▶ **What the exercise asks**
Every line from the one containing "turquoise lamp: 6 -> 2" to the one containing "yellow cheese: 5 -> 6" in the records below, both included, must be set down exactly, and no other line.

────────

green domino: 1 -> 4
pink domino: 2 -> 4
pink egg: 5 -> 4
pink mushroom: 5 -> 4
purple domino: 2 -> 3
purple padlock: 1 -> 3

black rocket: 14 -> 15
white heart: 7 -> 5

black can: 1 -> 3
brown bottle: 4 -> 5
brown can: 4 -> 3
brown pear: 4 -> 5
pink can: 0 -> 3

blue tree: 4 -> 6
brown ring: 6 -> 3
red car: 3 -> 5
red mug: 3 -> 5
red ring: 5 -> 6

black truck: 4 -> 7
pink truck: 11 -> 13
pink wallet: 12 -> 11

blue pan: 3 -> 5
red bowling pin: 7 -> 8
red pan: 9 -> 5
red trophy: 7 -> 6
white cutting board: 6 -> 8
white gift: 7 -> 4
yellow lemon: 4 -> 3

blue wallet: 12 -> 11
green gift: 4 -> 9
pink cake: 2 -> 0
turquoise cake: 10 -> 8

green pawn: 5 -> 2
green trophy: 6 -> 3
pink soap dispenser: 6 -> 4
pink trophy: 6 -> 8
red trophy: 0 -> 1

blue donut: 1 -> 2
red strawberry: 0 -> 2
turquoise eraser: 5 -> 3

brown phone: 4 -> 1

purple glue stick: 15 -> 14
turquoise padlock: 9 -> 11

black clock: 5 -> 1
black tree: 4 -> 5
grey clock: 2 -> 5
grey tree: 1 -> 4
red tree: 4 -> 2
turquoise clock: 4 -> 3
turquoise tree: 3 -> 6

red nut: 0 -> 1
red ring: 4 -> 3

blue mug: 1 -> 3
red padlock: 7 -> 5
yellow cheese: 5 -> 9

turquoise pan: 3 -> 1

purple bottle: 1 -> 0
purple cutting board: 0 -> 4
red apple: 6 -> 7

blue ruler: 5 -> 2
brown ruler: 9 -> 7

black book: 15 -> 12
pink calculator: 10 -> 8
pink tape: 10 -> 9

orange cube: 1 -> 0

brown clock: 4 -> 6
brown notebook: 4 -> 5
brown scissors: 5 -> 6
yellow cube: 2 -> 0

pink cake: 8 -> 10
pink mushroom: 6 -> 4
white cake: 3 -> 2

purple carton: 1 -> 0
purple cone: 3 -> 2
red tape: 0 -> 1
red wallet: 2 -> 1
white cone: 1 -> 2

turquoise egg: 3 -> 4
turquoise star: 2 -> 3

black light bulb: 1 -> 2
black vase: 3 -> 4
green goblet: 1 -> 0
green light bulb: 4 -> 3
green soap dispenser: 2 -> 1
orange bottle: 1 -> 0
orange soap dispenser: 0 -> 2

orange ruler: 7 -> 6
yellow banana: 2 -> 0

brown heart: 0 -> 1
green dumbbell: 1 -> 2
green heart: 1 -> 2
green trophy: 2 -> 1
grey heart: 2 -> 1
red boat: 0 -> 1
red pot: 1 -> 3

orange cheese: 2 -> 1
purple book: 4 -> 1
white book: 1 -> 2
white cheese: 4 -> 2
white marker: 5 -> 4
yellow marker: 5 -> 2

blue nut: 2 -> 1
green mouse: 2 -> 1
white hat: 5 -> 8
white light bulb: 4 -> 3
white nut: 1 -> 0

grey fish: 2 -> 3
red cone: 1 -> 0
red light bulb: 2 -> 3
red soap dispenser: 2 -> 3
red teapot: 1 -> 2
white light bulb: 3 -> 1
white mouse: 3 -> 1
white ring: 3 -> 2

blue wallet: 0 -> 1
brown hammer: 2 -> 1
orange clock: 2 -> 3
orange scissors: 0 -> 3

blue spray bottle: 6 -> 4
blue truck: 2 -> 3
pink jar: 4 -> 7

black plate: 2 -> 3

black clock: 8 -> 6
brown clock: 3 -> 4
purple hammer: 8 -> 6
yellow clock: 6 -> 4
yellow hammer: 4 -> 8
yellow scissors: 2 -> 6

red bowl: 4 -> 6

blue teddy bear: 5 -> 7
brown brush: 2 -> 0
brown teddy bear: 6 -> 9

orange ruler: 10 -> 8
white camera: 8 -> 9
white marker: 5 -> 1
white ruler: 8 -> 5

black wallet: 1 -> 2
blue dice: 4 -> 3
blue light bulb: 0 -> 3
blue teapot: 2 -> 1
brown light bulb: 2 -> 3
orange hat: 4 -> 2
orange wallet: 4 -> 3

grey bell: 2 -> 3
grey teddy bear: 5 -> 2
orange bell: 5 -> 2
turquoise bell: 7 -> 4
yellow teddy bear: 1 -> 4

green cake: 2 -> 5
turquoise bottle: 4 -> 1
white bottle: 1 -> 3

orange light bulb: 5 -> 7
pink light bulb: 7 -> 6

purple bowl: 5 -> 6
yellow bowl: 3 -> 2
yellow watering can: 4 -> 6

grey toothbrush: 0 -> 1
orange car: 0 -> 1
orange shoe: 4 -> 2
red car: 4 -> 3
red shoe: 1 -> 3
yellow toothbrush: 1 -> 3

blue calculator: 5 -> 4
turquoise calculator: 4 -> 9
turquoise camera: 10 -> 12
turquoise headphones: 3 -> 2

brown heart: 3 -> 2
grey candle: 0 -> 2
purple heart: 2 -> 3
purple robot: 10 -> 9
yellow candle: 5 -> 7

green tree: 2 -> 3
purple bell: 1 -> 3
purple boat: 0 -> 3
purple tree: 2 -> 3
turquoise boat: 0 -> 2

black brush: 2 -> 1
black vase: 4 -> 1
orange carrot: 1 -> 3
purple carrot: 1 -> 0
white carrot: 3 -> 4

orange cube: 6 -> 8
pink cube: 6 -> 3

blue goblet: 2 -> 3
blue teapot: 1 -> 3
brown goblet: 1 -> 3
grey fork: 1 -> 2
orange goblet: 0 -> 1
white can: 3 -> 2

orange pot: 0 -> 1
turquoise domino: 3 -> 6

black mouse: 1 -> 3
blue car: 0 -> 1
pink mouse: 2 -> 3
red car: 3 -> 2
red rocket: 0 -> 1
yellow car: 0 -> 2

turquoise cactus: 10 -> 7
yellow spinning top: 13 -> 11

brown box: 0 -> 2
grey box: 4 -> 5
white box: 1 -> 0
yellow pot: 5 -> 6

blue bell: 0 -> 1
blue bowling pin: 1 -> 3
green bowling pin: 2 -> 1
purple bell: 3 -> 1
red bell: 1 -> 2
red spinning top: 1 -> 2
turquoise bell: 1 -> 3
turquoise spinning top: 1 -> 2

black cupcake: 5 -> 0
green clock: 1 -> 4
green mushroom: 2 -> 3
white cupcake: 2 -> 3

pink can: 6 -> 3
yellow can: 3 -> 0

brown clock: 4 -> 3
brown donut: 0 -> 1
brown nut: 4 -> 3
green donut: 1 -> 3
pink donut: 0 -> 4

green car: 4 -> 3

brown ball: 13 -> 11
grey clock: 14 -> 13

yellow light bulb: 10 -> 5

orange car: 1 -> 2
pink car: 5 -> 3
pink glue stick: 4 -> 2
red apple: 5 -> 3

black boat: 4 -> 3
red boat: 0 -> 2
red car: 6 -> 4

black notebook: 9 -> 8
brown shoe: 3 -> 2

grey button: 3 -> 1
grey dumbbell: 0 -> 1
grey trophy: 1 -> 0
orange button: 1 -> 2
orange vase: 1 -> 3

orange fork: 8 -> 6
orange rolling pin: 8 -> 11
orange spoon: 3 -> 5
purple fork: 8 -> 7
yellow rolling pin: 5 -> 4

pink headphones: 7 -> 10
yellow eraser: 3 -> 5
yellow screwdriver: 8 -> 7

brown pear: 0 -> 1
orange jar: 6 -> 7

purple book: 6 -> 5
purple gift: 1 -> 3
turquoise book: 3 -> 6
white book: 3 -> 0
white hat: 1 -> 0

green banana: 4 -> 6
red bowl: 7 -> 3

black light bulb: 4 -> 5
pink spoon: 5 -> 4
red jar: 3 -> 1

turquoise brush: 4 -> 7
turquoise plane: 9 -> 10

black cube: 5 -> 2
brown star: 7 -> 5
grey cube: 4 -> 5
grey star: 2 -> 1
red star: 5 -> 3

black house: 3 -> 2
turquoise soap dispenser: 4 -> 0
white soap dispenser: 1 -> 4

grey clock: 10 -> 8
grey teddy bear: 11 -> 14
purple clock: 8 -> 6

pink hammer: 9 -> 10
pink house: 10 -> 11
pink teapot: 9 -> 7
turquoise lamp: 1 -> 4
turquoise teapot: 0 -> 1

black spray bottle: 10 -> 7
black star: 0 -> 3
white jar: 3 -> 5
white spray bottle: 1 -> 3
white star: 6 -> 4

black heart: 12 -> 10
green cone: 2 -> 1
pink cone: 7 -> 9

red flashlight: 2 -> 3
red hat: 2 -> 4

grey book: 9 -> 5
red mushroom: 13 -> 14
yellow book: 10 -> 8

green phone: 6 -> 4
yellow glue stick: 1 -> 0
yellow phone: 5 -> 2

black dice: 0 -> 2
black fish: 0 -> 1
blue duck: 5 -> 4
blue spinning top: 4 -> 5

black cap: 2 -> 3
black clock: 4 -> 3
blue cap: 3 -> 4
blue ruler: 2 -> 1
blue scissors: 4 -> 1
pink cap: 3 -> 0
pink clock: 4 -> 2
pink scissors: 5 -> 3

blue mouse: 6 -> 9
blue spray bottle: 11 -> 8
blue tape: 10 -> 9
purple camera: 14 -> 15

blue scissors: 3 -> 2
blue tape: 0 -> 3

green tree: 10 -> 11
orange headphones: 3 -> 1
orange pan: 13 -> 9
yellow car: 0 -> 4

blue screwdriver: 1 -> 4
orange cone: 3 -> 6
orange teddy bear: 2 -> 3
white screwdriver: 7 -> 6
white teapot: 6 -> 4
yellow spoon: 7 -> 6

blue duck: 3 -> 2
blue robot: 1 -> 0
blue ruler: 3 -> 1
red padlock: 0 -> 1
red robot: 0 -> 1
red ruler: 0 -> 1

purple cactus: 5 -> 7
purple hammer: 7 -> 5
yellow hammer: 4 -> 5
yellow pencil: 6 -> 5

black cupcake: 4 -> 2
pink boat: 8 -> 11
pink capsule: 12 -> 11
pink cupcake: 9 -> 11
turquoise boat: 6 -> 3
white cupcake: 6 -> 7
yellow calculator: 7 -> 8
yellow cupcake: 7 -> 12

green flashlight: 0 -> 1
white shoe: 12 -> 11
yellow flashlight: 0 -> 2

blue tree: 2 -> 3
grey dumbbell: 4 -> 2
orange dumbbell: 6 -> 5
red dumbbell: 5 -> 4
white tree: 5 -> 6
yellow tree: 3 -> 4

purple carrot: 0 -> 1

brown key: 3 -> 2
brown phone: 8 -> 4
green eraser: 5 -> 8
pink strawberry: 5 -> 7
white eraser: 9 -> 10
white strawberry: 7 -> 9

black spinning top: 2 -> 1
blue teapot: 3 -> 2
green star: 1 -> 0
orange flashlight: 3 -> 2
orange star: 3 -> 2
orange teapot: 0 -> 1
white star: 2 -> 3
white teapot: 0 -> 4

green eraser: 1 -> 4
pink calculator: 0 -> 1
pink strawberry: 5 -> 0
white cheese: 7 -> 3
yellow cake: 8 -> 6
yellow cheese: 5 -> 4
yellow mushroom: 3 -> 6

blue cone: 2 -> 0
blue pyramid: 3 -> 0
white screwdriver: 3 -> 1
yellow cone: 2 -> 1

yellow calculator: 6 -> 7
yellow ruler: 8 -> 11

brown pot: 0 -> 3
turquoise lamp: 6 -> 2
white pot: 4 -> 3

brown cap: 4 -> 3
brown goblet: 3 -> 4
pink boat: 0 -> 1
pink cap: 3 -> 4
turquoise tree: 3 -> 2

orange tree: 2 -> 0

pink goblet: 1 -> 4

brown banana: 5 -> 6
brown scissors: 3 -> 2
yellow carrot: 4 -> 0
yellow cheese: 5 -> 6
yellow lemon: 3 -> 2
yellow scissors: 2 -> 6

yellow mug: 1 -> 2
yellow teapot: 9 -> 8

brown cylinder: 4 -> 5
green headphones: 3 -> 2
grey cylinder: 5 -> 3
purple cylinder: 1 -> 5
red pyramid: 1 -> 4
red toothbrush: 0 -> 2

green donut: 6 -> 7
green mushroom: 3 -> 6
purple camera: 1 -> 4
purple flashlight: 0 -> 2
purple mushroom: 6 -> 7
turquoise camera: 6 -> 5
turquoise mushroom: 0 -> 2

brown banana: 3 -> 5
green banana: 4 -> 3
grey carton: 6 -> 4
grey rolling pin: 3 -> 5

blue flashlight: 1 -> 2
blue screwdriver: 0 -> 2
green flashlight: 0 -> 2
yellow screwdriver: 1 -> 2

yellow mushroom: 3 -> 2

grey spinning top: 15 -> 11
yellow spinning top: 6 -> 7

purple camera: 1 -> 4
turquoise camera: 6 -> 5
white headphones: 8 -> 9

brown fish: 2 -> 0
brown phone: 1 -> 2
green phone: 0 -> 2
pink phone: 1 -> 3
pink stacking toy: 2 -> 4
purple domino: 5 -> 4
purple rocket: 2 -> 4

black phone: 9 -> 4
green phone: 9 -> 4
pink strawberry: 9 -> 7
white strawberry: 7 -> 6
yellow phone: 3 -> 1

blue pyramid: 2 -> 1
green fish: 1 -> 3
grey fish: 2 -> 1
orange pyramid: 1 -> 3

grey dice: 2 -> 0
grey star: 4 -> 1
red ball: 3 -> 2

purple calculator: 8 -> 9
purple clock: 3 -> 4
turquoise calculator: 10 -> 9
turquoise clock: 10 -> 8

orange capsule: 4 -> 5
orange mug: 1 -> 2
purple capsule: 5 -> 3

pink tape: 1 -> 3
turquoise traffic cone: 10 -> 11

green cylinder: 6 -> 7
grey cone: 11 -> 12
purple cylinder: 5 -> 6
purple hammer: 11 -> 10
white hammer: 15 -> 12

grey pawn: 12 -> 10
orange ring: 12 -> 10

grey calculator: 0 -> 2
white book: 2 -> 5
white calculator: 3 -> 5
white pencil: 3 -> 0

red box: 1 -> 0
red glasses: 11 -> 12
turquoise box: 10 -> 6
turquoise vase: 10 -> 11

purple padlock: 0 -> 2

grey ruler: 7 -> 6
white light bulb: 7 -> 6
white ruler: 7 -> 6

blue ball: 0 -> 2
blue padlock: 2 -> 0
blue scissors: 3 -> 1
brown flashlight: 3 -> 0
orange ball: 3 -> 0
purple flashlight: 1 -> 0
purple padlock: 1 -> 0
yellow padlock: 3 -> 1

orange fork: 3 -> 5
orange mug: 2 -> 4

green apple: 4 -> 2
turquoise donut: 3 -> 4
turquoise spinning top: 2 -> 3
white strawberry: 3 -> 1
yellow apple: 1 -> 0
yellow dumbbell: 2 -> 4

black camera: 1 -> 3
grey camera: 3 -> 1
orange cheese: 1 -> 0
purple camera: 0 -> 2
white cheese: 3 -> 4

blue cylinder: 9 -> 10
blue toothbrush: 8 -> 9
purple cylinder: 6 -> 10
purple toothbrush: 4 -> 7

────────

▶ **Output of the exercise**
turquoise lamp: 6 -> 2
white pot: 4 -> 3

brown cap: 4 -> 3
brown goblet: 3 -> 4
pink boat: 0 -> 1
pink cap: 3 -> 4
turquoise tree: 3 -> 2

orange tree: 2 -> 0

pink goblet: 1 -> 4

brown banana: 5 -> 6
brown scissors: 3 -> 2
yellow carrot: 4 -> 0
yellow cheese: 5 -> 6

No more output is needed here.